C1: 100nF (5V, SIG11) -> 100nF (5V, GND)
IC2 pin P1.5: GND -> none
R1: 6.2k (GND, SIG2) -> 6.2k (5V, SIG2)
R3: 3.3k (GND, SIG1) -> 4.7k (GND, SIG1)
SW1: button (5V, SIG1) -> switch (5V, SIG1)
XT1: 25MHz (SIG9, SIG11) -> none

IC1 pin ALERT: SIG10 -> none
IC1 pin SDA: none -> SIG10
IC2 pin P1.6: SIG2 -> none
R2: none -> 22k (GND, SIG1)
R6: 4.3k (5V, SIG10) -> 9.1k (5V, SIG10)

...

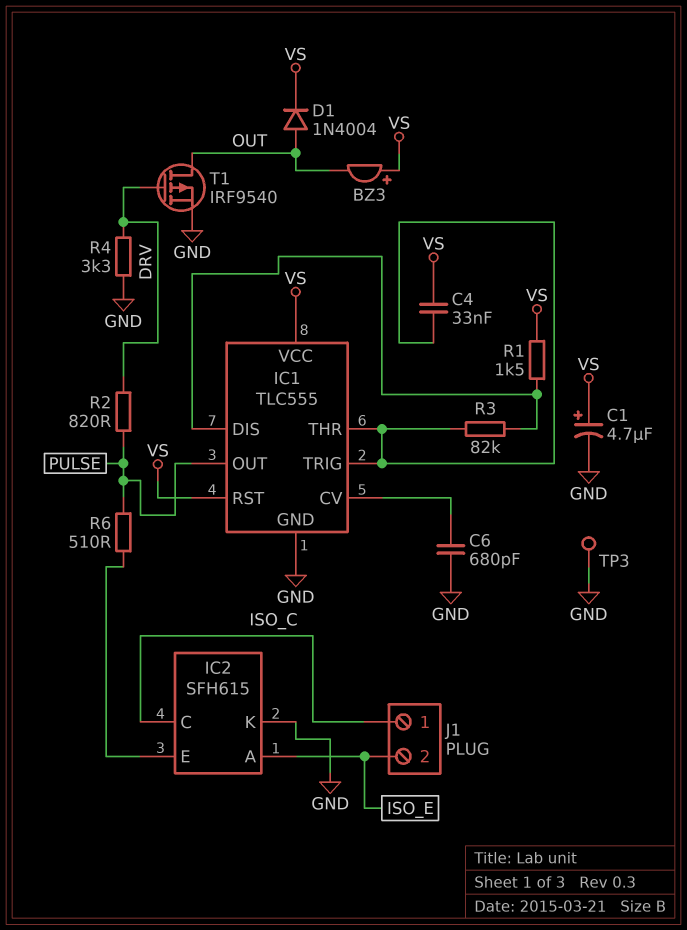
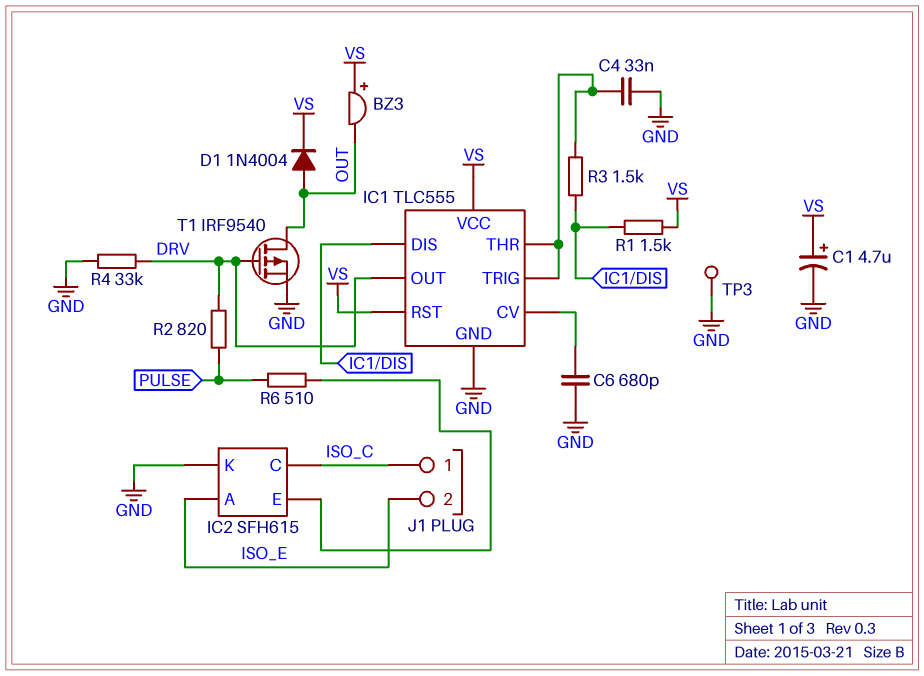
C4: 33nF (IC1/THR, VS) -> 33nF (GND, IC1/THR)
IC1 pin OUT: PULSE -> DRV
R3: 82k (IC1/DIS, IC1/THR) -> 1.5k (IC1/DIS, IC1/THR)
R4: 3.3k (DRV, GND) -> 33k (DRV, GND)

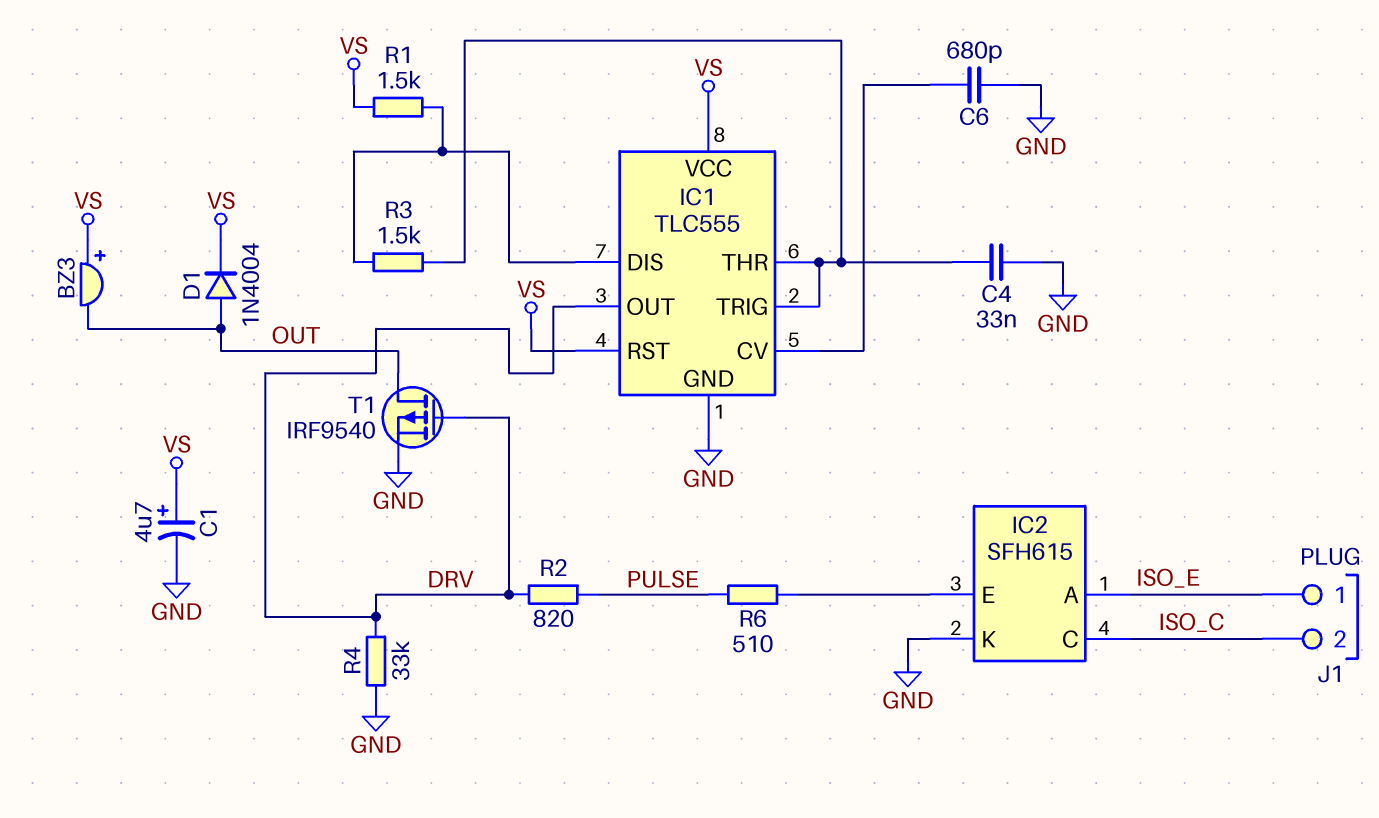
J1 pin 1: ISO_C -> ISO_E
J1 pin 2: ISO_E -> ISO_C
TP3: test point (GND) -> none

Problem to work on: Look through the data above and return exactly the lines from the one that contains "IC2 pin P1.6: SIG2 -> none" to the one that contains "R6: 4.3k (5V, SIG10) -> 9.1k (5V, SIG10)", inclusive, with nothing else.

Final answer:
IC2 pin P1.6: SIG2 -> none
R2: none -> 22k (GND, SIG1)
R6: 4.3k (5V, SIG10) -> 9.1k (5V, SIG10)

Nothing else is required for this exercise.